§ **What to work on**
Where a line in the listing contains the string "satellite", copy that line out.

Content starts

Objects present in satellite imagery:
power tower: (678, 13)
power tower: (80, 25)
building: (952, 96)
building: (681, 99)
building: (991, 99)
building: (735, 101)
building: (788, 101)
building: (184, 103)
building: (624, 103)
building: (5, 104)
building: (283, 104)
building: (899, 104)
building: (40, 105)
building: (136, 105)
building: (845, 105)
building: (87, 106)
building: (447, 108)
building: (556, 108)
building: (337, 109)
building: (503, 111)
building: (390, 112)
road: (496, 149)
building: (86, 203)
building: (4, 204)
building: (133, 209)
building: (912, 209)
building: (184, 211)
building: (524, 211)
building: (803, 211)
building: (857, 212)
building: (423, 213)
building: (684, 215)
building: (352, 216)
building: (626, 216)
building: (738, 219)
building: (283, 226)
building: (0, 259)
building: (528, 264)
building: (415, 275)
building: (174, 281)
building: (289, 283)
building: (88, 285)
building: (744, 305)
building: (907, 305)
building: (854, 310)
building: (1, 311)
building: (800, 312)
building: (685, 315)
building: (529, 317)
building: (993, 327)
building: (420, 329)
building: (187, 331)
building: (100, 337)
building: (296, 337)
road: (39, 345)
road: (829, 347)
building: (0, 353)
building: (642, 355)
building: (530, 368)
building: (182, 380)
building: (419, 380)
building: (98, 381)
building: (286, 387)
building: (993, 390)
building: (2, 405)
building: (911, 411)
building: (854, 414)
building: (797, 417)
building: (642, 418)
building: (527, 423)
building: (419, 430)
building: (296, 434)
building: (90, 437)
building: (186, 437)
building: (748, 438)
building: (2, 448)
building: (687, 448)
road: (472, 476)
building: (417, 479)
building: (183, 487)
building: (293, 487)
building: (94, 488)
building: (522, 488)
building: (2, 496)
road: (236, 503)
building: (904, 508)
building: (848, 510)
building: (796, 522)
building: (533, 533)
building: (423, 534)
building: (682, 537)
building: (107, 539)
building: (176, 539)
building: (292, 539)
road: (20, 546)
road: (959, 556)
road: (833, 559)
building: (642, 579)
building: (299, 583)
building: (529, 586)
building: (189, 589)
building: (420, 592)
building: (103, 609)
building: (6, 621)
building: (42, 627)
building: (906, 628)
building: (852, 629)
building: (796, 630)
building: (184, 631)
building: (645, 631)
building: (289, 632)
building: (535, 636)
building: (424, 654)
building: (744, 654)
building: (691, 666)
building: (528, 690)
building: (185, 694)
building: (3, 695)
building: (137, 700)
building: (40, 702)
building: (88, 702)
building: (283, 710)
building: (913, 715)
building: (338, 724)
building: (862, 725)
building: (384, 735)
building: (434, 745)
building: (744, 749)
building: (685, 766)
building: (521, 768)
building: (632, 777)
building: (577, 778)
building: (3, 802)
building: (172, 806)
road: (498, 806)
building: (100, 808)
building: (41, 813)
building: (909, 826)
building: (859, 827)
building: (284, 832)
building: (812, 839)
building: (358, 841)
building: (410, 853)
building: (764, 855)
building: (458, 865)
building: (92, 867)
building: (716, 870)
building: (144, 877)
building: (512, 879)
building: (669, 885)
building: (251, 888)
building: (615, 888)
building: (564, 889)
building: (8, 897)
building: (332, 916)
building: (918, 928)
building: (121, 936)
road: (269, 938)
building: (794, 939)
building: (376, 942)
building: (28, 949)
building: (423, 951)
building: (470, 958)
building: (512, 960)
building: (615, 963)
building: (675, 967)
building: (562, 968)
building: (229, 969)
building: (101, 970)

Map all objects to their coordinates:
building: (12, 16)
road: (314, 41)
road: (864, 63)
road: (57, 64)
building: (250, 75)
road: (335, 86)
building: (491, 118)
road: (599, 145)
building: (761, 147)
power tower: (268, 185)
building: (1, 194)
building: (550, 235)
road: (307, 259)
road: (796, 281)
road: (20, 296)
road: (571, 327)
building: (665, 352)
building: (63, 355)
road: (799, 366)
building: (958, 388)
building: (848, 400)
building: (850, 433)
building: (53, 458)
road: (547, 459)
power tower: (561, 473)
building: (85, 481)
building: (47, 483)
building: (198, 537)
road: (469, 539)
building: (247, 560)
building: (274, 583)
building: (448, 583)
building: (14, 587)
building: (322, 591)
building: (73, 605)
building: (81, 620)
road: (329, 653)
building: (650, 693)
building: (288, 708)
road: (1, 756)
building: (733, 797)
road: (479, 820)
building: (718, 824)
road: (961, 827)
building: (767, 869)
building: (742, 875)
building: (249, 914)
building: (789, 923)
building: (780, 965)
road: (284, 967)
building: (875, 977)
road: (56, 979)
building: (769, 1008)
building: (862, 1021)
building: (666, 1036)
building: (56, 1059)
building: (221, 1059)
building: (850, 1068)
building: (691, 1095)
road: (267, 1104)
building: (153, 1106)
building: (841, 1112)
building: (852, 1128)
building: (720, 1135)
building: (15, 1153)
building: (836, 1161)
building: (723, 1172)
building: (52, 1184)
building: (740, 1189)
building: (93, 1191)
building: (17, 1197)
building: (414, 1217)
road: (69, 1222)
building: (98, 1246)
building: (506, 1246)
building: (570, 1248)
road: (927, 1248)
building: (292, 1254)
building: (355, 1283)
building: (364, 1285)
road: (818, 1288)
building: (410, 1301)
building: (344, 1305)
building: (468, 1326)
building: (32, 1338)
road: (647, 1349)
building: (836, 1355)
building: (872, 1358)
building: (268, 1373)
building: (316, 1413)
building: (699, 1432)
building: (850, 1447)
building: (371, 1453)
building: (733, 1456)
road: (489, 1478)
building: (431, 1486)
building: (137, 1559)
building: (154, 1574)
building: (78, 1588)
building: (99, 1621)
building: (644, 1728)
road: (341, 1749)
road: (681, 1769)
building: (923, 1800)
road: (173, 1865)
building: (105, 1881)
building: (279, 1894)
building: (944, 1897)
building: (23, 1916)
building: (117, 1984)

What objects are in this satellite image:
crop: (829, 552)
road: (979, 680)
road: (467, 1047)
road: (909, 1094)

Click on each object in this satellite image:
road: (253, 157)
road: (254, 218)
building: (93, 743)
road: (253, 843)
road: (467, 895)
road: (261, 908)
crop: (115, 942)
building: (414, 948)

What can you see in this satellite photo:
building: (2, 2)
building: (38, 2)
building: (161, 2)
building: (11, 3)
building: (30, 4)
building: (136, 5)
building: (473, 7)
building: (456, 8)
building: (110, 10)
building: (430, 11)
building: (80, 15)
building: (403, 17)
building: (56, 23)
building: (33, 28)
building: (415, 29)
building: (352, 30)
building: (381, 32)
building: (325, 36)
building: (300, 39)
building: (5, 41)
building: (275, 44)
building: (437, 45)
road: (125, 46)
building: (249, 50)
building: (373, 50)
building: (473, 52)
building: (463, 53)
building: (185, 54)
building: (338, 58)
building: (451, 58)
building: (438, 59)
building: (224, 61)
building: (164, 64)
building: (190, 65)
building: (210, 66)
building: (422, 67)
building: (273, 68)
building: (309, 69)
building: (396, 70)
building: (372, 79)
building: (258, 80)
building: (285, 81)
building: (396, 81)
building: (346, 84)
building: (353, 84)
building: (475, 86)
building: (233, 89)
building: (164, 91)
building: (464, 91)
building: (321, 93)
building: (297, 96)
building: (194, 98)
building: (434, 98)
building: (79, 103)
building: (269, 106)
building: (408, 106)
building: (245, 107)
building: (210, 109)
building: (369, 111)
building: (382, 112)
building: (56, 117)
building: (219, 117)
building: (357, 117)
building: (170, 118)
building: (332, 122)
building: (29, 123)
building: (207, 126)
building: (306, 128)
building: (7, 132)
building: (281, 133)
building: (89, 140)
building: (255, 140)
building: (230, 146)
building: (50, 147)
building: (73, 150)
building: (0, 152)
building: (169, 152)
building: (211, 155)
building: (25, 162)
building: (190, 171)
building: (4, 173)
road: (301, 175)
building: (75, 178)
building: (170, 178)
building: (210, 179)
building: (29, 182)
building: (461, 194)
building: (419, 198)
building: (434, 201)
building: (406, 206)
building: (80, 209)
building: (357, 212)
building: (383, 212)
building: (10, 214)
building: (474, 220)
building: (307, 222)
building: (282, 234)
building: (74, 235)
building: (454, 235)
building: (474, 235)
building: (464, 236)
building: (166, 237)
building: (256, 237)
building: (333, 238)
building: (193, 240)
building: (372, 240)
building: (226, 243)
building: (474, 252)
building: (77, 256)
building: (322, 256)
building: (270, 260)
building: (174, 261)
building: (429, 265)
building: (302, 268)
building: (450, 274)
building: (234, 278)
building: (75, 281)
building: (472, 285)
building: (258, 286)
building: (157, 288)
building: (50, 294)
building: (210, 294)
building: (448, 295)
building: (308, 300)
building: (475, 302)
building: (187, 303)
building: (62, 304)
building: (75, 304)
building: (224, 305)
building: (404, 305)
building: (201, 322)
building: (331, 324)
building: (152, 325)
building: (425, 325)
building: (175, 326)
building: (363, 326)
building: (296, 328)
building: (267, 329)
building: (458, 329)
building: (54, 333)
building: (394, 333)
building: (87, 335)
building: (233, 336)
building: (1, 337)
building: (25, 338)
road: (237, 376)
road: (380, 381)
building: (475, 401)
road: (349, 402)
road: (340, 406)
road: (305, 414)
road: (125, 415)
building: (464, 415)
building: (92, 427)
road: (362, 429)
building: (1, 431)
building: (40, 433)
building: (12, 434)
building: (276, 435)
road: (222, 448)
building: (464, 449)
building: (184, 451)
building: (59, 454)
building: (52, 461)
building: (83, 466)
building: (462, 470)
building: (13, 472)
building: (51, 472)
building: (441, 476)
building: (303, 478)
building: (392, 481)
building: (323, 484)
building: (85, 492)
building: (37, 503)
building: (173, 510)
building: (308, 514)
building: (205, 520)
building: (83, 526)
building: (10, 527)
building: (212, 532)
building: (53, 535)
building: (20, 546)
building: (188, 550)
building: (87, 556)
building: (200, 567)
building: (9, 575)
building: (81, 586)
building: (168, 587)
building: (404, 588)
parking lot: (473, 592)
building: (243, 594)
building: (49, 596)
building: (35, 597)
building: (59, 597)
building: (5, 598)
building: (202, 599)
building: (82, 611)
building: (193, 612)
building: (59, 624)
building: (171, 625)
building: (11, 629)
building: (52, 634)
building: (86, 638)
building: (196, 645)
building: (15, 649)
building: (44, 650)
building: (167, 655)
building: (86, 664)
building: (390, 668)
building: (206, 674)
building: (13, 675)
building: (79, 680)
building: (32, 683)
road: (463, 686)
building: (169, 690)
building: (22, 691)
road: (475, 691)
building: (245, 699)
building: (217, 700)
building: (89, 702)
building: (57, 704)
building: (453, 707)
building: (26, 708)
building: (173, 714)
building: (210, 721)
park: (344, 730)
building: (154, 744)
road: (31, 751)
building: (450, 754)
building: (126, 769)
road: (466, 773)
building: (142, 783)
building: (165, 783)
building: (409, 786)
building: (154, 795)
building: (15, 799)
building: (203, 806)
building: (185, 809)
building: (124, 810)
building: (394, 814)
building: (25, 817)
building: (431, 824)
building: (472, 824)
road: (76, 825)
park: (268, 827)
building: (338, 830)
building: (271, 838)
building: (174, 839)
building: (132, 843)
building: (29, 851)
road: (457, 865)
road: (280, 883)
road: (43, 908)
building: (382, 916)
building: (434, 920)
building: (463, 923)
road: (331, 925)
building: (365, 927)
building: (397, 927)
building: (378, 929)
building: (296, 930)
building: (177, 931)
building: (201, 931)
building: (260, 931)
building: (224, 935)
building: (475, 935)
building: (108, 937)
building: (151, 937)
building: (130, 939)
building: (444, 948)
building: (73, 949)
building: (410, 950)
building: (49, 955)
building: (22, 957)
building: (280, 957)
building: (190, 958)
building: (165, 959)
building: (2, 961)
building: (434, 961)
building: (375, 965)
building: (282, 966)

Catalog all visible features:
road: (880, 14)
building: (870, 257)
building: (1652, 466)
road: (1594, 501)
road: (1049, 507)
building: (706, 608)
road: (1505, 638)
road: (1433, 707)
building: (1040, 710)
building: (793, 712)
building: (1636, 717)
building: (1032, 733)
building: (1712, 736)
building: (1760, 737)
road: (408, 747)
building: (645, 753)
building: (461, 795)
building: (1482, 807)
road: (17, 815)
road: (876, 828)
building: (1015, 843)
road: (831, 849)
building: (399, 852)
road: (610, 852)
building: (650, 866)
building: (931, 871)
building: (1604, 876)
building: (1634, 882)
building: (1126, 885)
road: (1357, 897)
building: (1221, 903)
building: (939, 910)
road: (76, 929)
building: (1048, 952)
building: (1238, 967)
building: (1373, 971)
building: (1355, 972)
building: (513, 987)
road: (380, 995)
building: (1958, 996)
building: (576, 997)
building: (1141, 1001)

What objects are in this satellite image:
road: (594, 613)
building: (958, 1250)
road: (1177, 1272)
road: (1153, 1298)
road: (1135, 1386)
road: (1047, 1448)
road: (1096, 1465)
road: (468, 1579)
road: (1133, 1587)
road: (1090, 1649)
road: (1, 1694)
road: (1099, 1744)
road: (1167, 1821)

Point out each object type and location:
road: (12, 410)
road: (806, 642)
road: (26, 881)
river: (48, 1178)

Content ends

§ **Finished task**
Objects present in satellite imagery:
What objects are in this satellite image:
Click on each object in this satellite image:
What can you see in this satellite photo:
What objects are in this satellite image:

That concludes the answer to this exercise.